● WHAT TO DO:
Return all of the entries word for word, but omit the pictures they contain.

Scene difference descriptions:
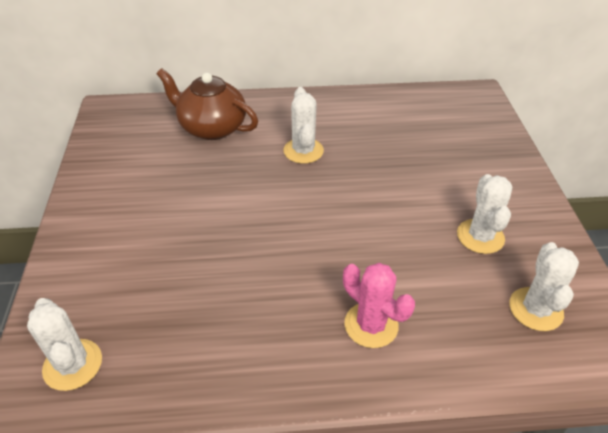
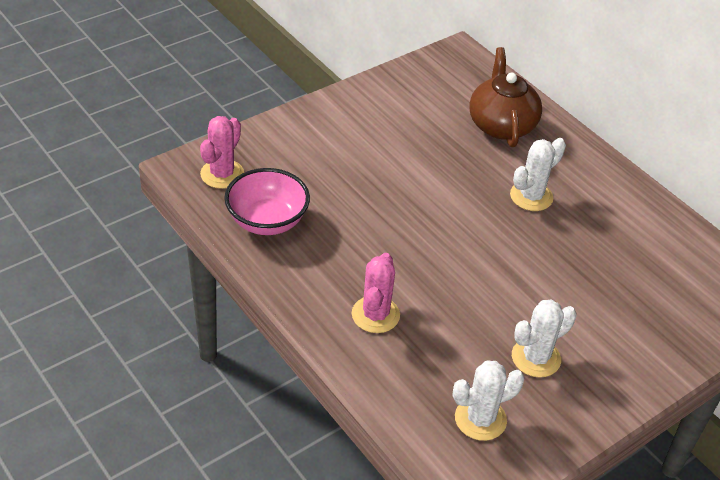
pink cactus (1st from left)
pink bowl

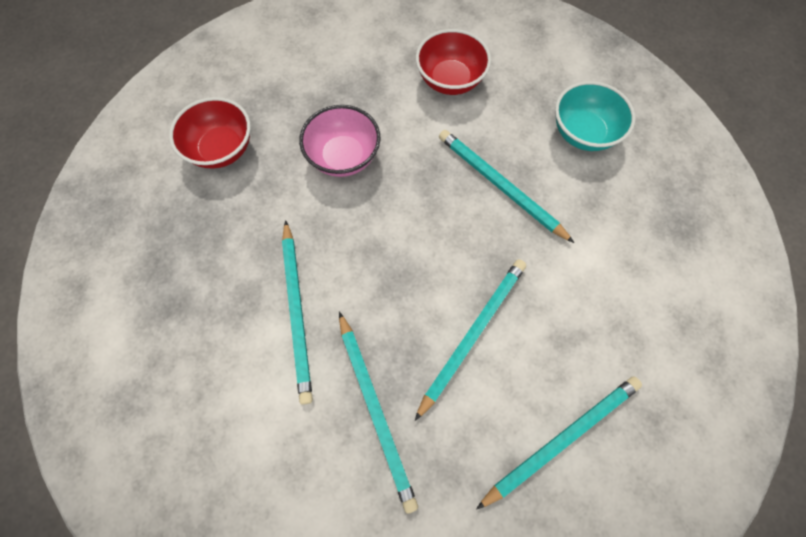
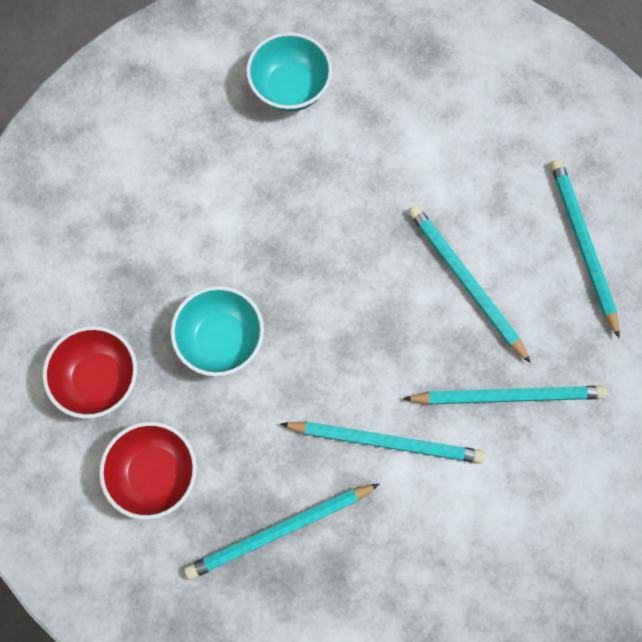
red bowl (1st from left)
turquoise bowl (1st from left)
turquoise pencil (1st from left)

● RESULT:
pink cactus (1st from left)
pink bowl

red bowl (1st from left)
turquoise bowl (1st from left)
turquoise pencil (1st from left)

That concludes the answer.